Task to complete
Your reply should be the whole listing, copied exactly, with the pictures left out.

Records for this task START

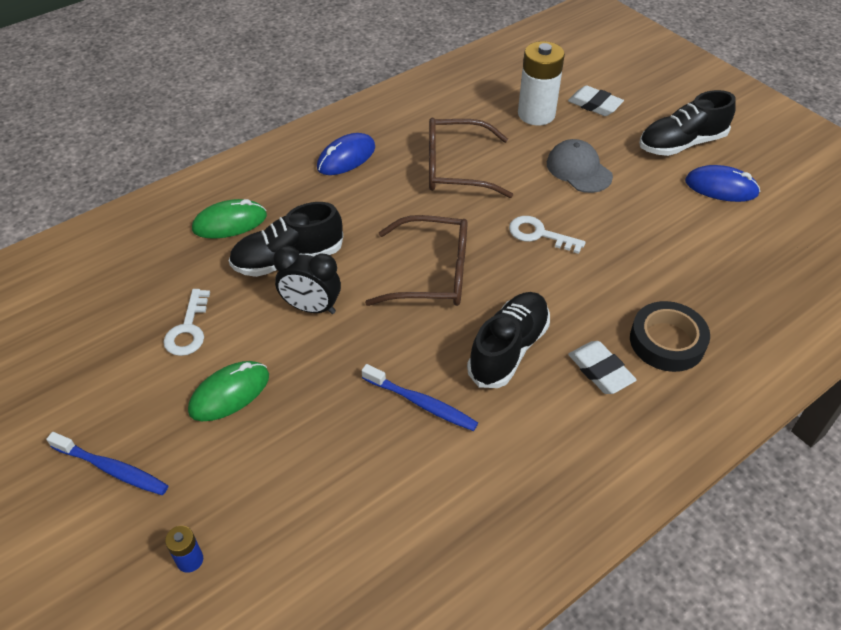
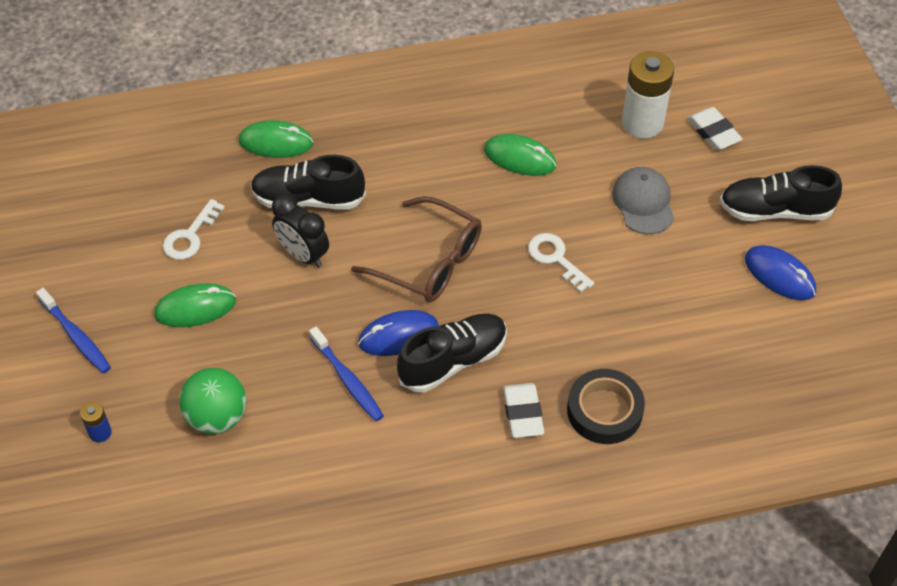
camera: 25 degrees right, 5 degrees up
(311, 491) = (217, 417): none -> green ball
(346, 158) = (420, 109): blue mouse -> blue mouse (398, 335)
(456, 168) = (519, 158): brown glasses -> green mouse

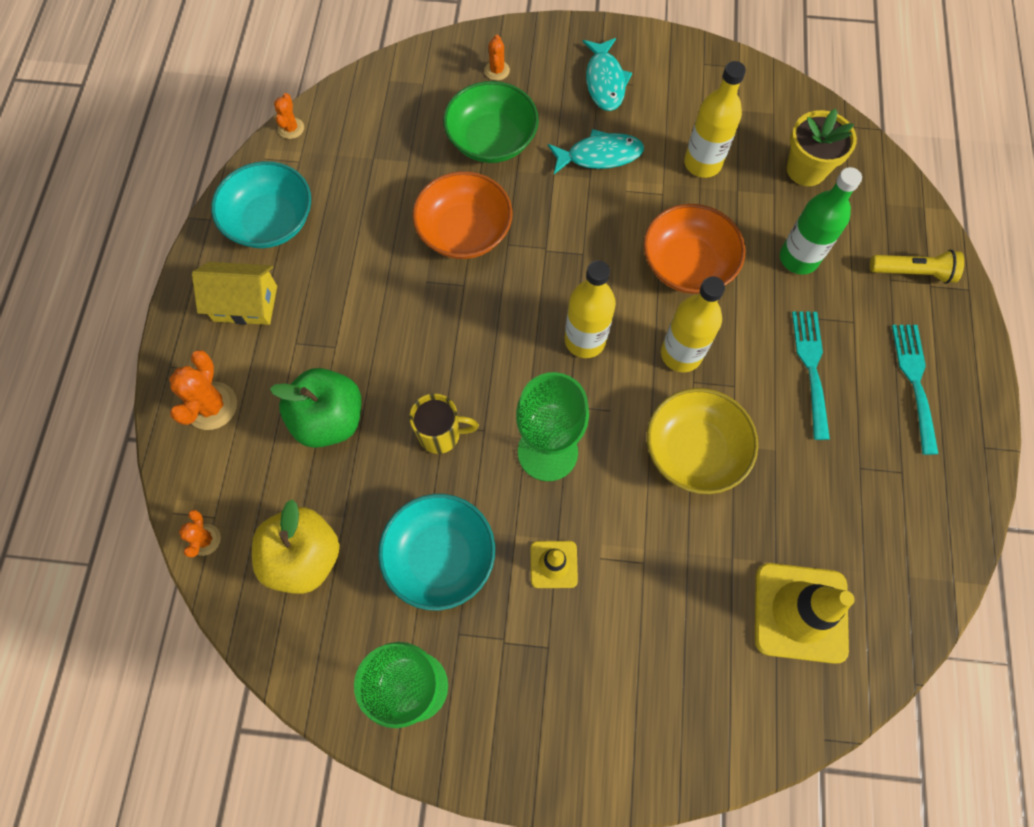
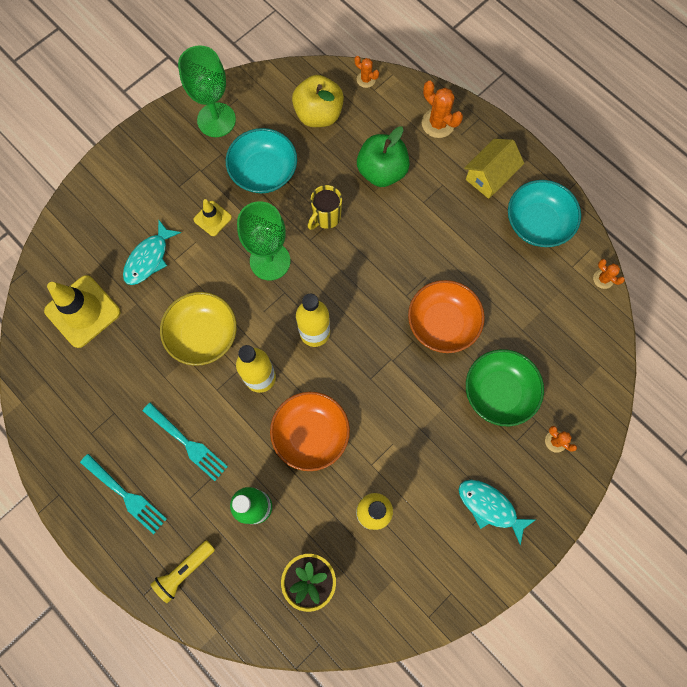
camera: 130 degrees right, 5 degrees up
(599, 156) = (432, 450): turquoise fish -> turquoise fish (149, 258)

Records for this task END

Response for this exercise
camera: 25 degrees right, 5 degrees up
(311, 491) = (217, 417): none -> green ball
(346, 158) = (420, 109): blue mouse -> blue mouse (398, 335)
(456, 168) = (519, 158): brown glasses -> green mouse

camera: 130 degrees right, 5 degrees up
(599, 156) = (432, 450): turquoise fish -> turquoise fish (149, 258)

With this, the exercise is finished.